Would you print the material exactly, starting at its first line and ending at the line holding "(649, 217) = (146, 407): black"?

- - - - -

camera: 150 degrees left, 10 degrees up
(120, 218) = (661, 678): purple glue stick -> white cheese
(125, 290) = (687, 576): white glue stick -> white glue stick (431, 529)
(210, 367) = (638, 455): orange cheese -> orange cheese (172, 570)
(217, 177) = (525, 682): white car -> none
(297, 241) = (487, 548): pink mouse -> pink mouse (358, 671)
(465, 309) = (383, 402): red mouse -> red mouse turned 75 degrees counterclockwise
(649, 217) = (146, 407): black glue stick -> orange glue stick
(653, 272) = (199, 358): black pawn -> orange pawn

- - - - -

-- ANSWER FOR THE TASK --
camera: 150 degrees left, 10 degrees up
(120, 218) = (661, 678): purple glue stick -> white cheese
(125, 290) = (687, 576): white glue stick -> white glue stick (431, 529)
(210, 367) = (638, 455): orange cheese -> orange cheese (172, 570)
(217, 177) = (525, 682): white car -> none
(297, 241) = (487, 548): pink mouse -> pink mouse (358, 671)
(465, 309) = (383, 402): red mouse -> red mouse turned 75 degrees counterclockwise
(649, 217) = (146, 407): black glue stick -> orange glue stick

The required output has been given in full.